═══ DATASET CONTENT ═══

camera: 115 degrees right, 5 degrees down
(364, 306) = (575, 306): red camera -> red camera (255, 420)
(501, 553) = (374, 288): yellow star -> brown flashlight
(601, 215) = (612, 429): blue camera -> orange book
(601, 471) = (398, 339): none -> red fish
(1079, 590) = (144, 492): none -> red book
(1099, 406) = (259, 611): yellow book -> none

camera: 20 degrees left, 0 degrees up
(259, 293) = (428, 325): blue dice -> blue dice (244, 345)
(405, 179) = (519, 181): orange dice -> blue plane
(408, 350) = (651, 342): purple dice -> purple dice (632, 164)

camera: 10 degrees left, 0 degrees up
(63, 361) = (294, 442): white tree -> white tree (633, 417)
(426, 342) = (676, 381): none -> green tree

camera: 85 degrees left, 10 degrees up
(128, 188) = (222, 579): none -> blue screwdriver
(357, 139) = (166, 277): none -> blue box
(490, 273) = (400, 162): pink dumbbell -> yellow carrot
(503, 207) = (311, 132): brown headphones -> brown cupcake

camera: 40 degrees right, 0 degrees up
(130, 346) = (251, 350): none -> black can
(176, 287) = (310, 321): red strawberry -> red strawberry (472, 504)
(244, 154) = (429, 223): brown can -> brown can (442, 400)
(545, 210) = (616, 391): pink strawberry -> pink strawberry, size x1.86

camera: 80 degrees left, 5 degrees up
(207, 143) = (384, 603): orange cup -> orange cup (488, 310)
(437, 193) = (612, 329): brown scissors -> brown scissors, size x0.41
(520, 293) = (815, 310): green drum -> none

═══

**PROBLEM DESCRIPTION**
Each line above that includes "pink" should be shown.

**ANSWER TO THIS TASK**
(490, 273) = (400, 162): pink dumbbell -> yellow carrot
(545, 210) = (616, 391): pink strawberry -> pink strawberry, size x1.86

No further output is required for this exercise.